* _Task data_
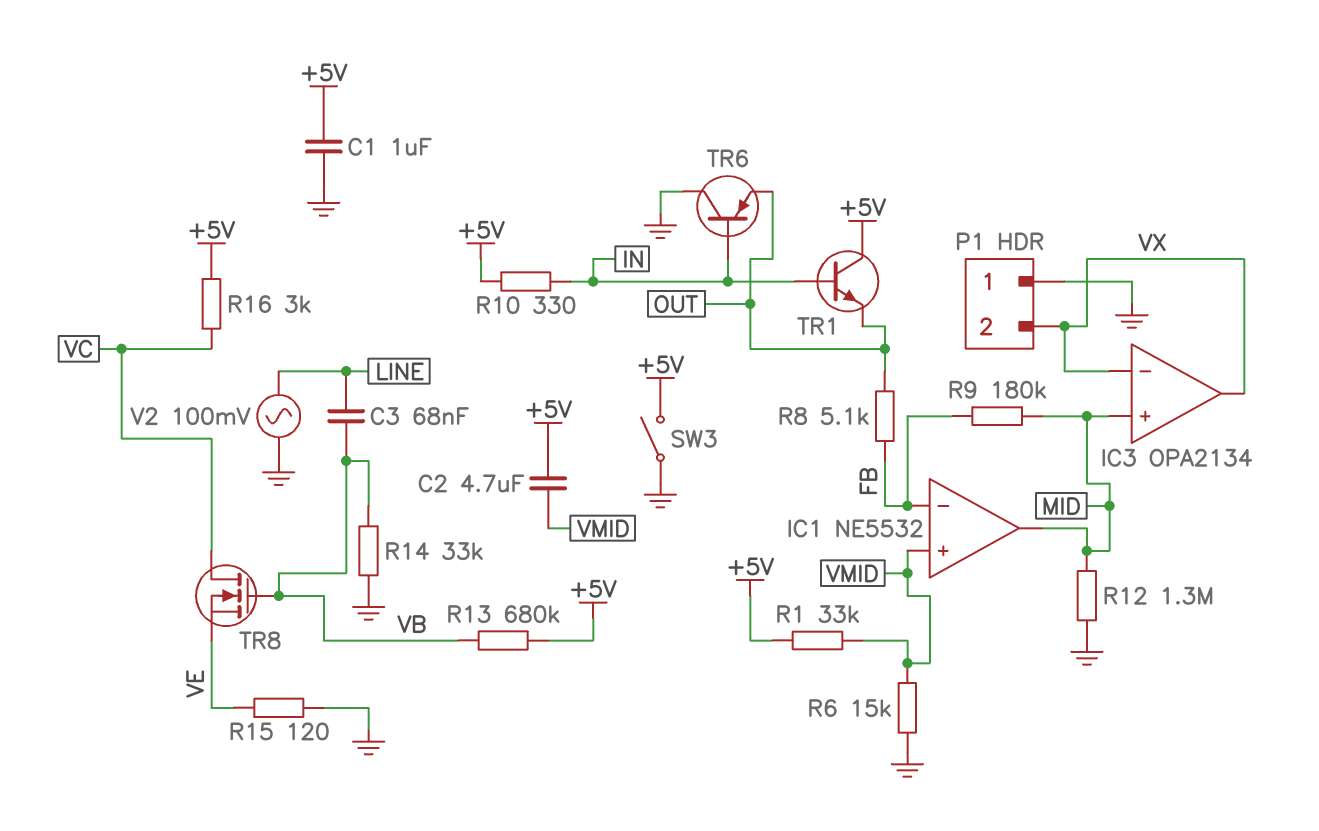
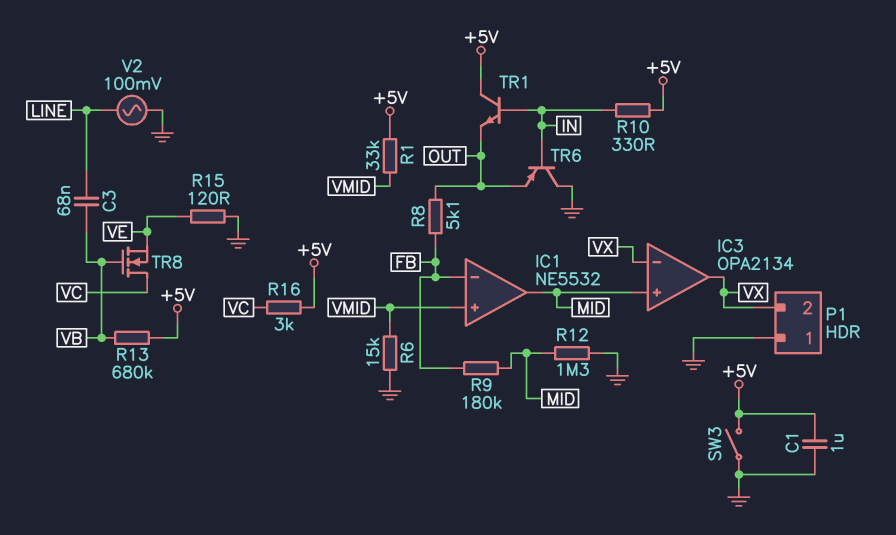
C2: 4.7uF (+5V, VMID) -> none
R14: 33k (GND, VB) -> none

--

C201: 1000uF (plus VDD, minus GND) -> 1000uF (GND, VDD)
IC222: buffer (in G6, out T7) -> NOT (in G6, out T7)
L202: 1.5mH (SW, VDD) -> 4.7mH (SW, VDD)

* _Task brief_
Taking the records above, retype every line from the one with "IC222: buffer (in" down to the one with "L202: 1.5mH (SW, VDD) -> 4.7mH (SW, VDD)", exactly and with nothing else.

* _Written solution_
IC222: buffer (in G6, out T7) -> NOT (in G6, out T7)
L202: 1.5mH (SW, VDD) -> 4.7mH (SW, VDD)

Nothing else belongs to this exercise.